*Directions for this task*. Look through the data that follows and copy each line with the string "plus".

*Provided material*.
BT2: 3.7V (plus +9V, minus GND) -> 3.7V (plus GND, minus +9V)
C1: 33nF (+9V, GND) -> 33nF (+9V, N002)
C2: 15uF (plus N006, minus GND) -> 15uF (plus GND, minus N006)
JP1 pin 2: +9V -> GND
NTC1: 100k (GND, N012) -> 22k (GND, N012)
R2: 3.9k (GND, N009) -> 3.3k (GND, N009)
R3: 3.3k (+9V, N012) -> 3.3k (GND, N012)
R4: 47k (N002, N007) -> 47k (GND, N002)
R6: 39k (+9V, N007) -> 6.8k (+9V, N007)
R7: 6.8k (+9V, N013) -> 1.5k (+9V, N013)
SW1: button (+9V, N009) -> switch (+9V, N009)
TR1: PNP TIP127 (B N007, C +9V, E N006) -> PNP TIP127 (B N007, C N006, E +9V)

==

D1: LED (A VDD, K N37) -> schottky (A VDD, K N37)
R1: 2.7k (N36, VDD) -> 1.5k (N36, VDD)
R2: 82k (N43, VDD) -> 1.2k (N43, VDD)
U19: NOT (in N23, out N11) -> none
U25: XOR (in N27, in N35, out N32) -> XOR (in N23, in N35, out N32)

*Solution*.
BT2: 3.7V (plus +9V, minus GND) -> 3.7V (plus GND, minus +9V)
C2: 15uF (plus N006, minus GND) -> 15uF (plus GND, minus N006)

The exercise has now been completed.